START SUPPLIED DATA

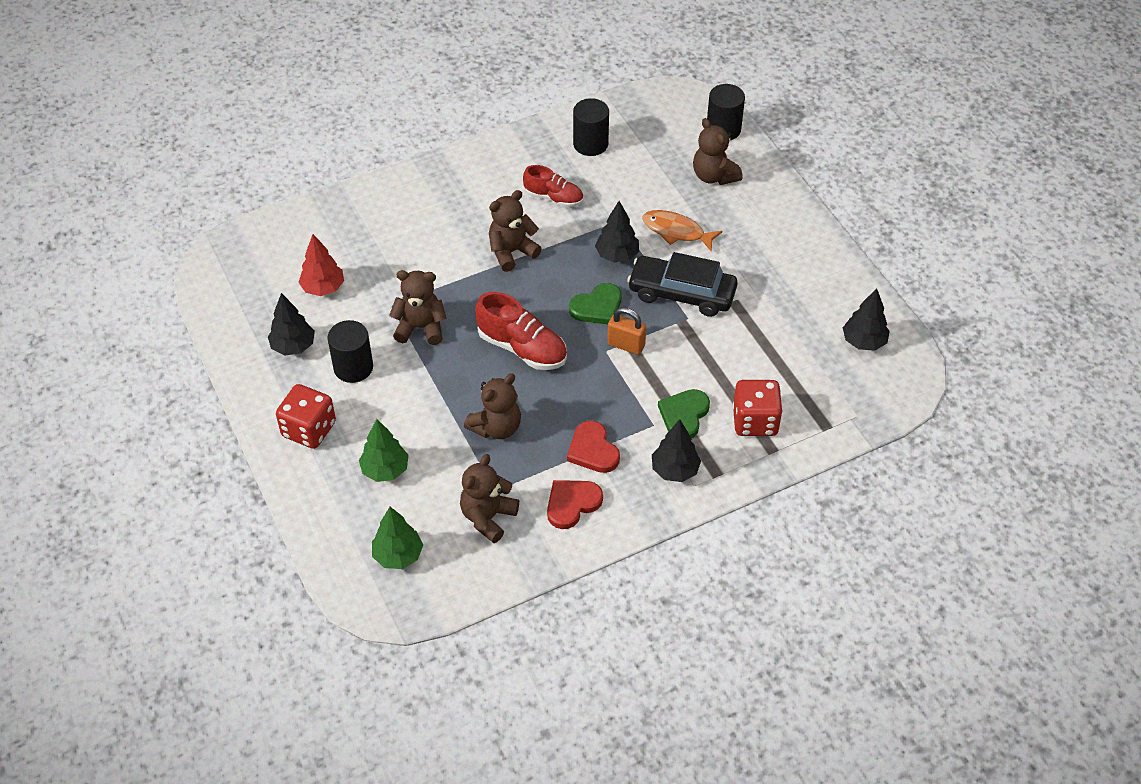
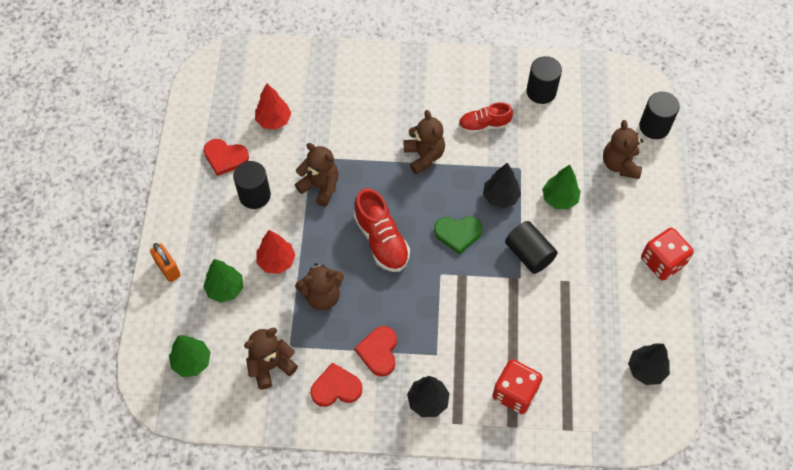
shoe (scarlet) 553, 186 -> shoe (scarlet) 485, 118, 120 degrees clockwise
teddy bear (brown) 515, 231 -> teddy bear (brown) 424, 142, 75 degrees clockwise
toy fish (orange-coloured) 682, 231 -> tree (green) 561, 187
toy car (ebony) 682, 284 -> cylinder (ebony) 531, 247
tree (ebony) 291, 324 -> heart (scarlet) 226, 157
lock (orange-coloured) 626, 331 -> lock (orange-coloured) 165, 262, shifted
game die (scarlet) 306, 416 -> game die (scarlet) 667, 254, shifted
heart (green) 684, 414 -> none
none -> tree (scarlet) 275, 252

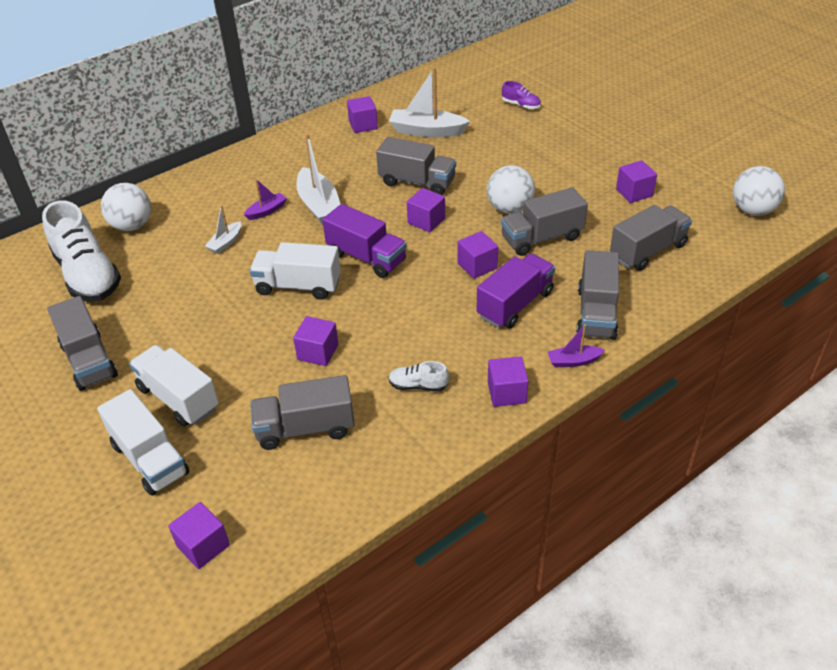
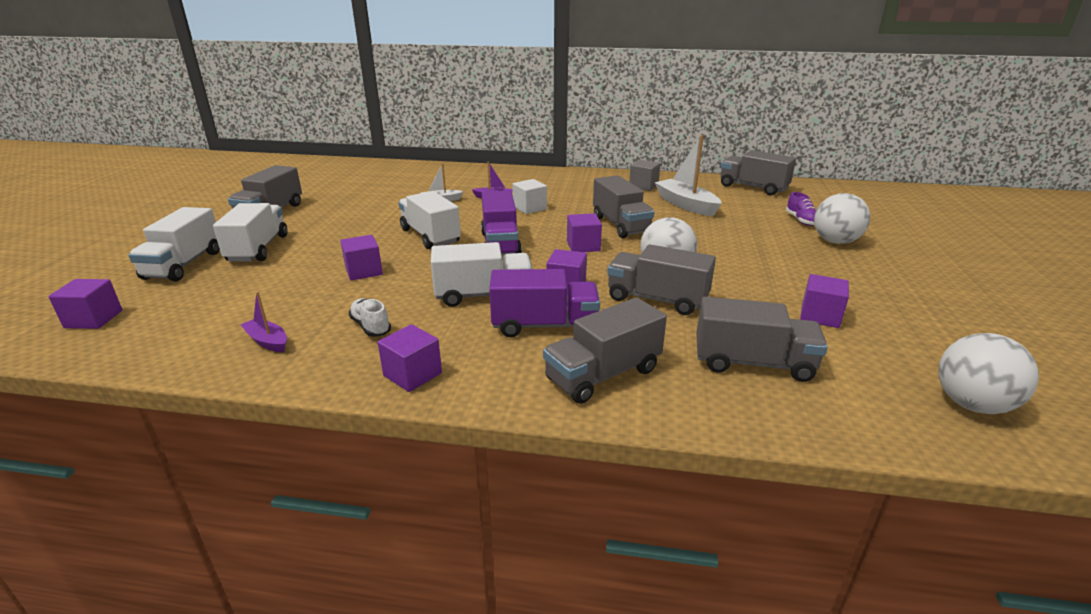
block (purple) 362, 114 -> block (grey) 644, 175
boat (pure white) 318, 179 -> block (pure white) 529, 196
sphere (pure white) 126, 207 -> sphere (pure white) 842, 218, shifted
shoe (pure white) 81, 251 -> none
boat (purple) 576, 345 -> boat (purple) 264, 322, shifted
toy truck (grey) 302, 412 -> toy truck (grey) 758, 172, shifted
none -> toy truck (pure white) 481, 274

END SUPPLIED DATA

PROBLEM: None of the lines before the one containing "boat (pure white)" belong in the answer; reproduce that line and all later lines of the records exactly.

ANSWER SPACE:
boat (pure white) 318, 179 -> block (pure white) 529, 196
sphere (pure white) 126, 207 -> sphere (pure white) 842, 218, shifted
shoe (pure white) 81, 251 -> none
boat (purple) 576, 345 -> boat (purple) 264, 322, shifted
toy truck (grey) 302, 412 -> toy truck (grey) 758, 172, shifted
none -> toy truck (pure white) 481, 274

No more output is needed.